• [Data section]:
++++

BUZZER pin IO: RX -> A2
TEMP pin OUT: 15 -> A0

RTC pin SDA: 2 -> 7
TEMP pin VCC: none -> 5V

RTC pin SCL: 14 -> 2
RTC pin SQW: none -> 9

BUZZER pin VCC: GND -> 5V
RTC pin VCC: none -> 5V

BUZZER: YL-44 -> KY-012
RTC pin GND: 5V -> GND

++++

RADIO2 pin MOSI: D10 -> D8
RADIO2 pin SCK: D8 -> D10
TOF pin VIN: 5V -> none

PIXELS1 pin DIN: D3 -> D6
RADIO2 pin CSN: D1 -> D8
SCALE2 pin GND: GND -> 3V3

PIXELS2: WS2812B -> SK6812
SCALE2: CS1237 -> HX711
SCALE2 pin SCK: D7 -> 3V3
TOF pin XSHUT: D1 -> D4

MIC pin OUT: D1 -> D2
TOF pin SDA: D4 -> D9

++++

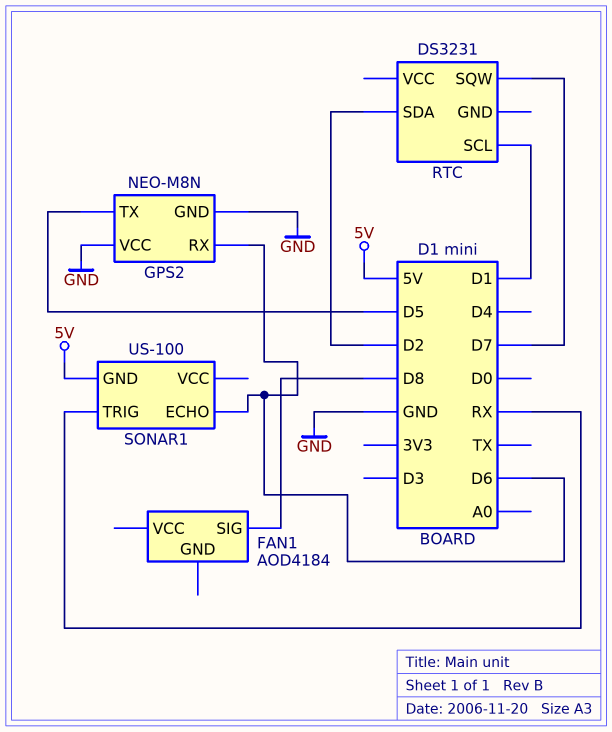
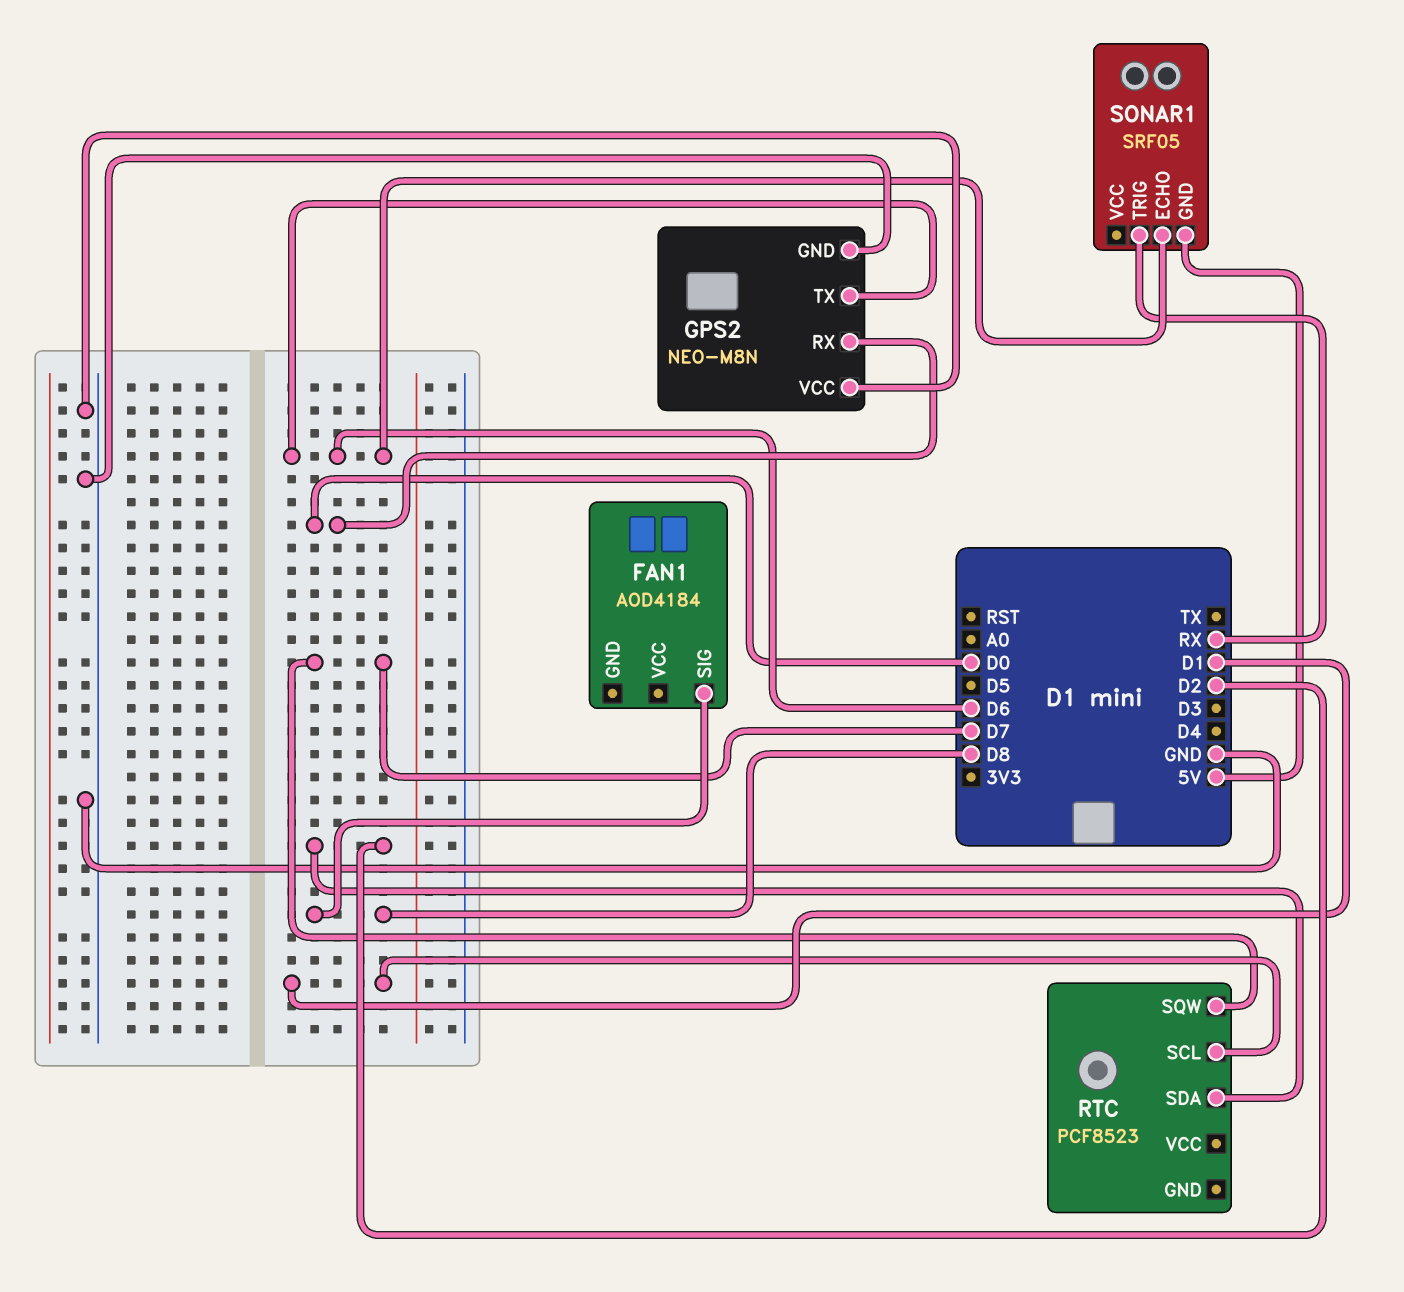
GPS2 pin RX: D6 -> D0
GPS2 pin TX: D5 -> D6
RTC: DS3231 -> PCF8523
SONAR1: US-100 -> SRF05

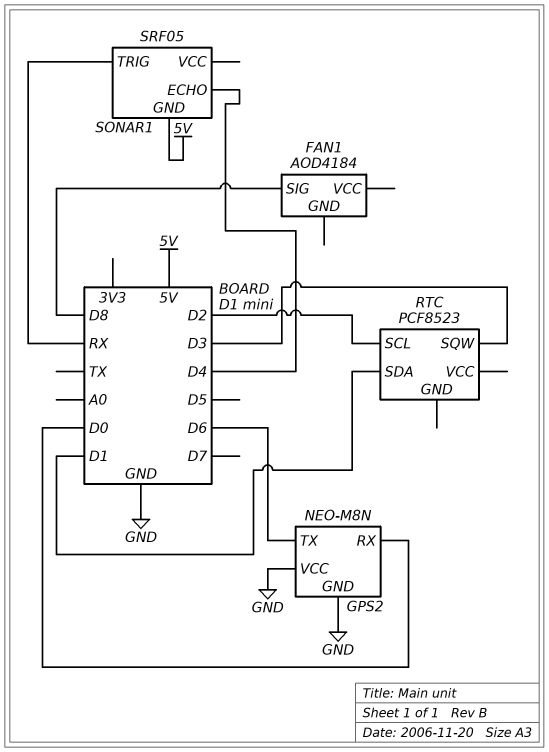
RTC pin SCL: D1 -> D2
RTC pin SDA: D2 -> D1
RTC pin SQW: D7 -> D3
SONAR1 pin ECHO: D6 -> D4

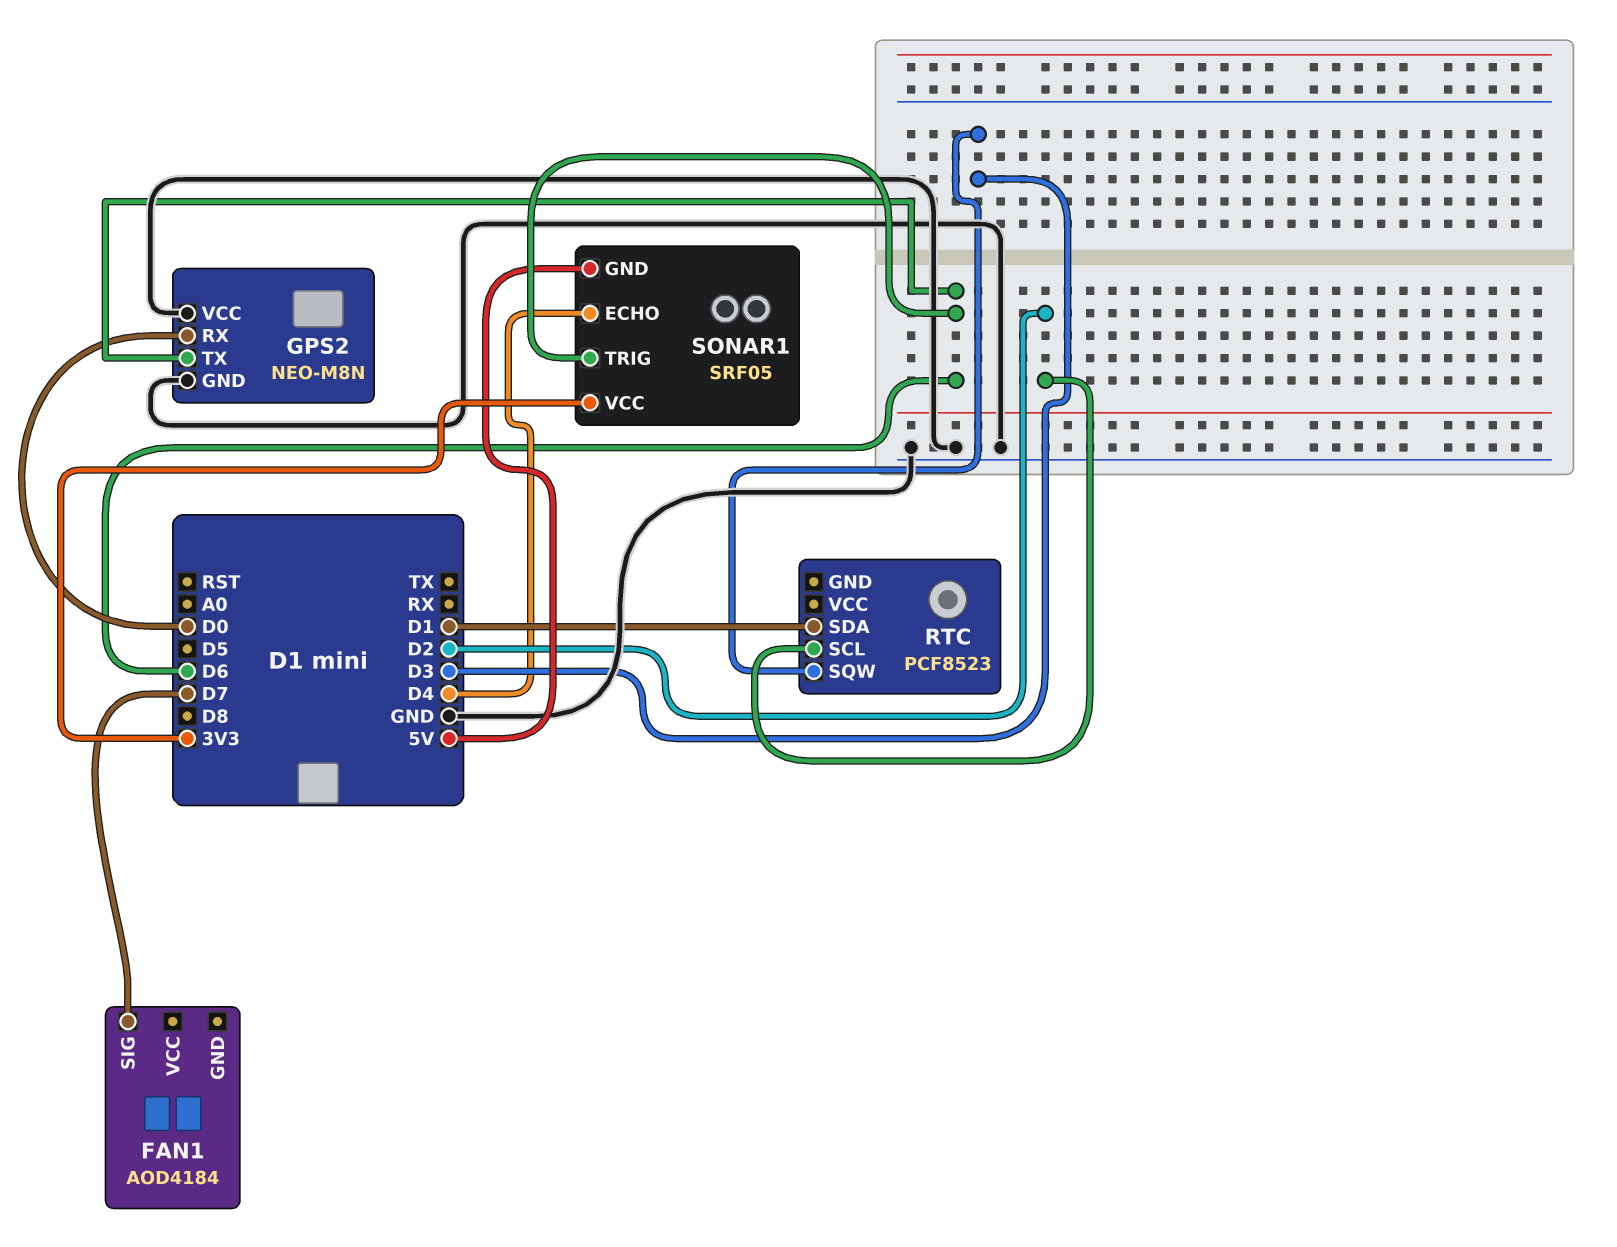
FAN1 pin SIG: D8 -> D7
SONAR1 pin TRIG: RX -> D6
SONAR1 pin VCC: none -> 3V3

++++

• [What you are asked to do]:
Reproduce exactly the entries above, limited to the lines from the one with "TOF pin VIN: 5V -> none" through the one with "TOF pin SDA: D4 -> D9", both included.

• [Task answer]:
TOF pin VIN: 5V -> none

PIXELS1 pin DIN: D3 -> D6
RADIO2 pin CSN: D1 -> D8
SCALE2 pin GND: GND -> 3V3

PIXELS2: WS2812B -> SK6812
SCALE2: CS1237 -> HX711
SCALE2 pin SCK: D7 -> 3V3
TOF pin XSHUT: D1 -> D4

MIC pin OUT: D1 -> D2
TOF pin SDA: D4 -> D9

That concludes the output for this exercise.